Version comparison data
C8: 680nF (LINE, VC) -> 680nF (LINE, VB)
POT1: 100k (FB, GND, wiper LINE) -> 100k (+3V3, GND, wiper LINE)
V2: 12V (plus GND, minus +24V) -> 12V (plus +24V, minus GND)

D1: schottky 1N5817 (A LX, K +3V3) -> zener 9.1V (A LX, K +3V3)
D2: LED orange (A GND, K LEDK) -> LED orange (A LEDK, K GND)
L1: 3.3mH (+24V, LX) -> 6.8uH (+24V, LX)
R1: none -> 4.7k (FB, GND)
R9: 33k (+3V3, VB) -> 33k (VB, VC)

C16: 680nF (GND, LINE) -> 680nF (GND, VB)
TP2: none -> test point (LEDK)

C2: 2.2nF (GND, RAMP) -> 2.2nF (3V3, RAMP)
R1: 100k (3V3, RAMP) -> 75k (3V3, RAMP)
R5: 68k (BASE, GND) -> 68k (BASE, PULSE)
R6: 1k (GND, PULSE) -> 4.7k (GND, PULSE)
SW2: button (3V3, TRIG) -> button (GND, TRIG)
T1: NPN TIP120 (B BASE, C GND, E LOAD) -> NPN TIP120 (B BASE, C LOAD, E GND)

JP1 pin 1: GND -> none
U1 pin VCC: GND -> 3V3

ABOUT THIS EXERCISE:
With no additions or omissions, transcribe every record.

ANSWER TO THIS EXERCISE:
C8: 680nF (LINE, VC) -> 680nF (LINE, VB)
POT1: 100k (FB, GND, wiper LINE) -> 100k (+3V3, GND, wiper LINE)
V2: 12V (plus GND, minus +24V) -> 12V (plus +24V, minus GND)

D1: schottky 1N5817 (A LX, K +3V3) -> zener 9.1V (A LX, K +3V3)
D2: LED orange (A GND, K LEDK) -> LED orange (A LEDK, K GND)
L1: 3.3mH (+24V, LX) -> 6.8uH (+24V, LX)
R1: none -> 4.7k (FB, GND)
R9: 33k (+3V3, VB) -> 33k (VB, VC)

C16: 680nF (GND, LINE) -> 680nF (GND, VB)
TP2: none -> test point (LEDK)

C2: 2.2nF (GND, RAMP) -> 2.2nF (3V3, RAMP)
R1: 100k (3V3, RAMP) -> 75k (3V3, RAMP)
R5: 68k (BASE, GND) -> 68k (BASE, PULSE)
R6: 1k (GND, PULSE) -> 4.7k (GND, PULSE)
SW2: button (3V3, TRIG) -> button (GND, TRIG)
T1: NPN TIP120 (B BASE, C GND, E LOAD) -> NPN TIP120 (B BASE, C LOAD, E GND)

JP1 pin 1: GND -> none
U1 pin VCC: GND -> 3V3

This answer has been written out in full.